■ EXTRACTED DATA
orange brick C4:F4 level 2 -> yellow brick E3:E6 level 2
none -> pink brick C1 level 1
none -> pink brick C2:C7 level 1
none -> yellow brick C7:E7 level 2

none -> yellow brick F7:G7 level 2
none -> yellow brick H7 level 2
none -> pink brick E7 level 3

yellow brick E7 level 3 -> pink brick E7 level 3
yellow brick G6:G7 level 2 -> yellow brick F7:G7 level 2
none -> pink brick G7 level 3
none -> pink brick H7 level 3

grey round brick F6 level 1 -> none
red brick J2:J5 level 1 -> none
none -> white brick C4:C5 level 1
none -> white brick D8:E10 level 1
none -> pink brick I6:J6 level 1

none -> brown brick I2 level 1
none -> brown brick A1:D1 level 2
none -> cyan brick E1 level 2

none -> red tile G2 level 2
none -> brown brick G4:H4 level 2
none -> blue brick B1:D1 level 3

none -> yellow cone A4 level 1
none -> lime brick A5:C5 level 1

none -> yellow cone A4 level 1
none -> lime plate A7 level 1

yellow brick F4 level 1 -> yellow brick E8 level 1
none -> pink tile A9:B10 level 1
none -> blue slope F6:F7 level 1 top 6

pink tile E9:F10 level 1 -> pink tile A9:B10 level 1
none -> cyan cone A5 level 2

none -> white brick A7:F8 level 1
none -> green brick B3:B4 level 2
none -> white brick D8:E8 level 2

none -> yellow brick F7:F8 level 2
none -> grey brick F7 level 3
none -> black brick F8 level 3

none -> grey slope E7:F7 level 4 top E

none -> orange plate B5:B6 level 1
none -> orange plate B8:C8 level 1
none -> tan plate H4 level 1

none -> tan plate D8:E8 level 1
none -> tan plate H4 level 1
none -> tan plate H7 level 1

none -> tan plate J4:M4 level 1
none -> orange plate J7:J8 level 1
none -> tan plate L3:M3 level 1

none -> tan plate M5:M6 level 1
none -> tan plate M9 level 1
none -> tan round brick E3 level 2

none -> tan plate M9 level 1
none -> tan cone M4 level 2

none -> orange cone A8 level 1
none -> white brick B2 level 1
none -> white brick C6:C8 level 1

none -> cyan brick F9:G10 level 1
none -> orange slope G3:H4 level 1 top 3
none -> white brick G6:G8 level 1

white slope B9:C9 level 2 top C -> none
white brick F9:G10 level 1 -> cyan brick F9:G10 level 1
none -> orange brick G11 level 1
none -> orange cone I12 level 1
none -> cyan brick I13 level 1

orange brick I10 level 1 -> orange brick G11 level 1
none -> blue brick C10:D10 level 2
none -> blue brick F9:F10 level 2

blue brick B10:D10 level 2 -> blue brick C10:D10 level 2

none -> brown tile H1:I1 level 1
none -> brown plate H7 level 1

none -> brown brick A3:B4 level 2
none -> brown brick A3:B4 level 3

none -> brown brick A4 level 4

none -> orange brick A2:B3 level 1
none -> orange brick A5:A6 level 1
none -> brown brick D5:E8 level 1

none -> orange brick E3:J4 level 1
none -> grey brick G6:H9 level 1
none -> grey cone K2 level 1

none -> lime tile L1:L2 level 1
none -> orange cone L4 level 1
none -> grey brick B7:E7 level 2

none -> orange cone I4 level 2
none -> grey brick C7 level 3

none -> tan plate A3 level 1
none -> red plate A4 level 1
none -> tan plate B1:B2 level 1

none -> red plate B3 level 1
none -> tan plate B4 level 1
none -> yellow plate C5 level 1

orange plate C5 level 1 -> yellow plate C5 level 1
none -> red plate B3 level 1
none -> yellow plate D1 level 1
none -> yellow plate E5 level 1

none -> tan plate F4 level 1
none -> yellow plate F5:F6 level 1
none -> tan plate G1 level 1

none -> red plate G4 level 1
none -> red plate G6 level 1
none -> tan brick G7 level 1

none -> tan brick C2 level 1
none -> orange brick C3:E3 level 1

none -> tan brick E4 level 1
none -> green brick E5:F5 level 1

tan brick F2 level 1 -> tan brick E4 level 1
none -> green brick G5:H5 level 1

■ DIRECTIONS FOR THIS TASK
Each line of the entries above that includes the string "blue" should be copied out.

■ OUTPUT FOR THIS EXERCISE
none -> blue brick B1:D1 level 3
none -> blue slope F6:F7 level 1 top 6
none -> blue brick C10:D10 level 2
none -> blue brick F9:F10 level 2
blue brick B10:D10 level 2 -> blue brick C10:D10 level 2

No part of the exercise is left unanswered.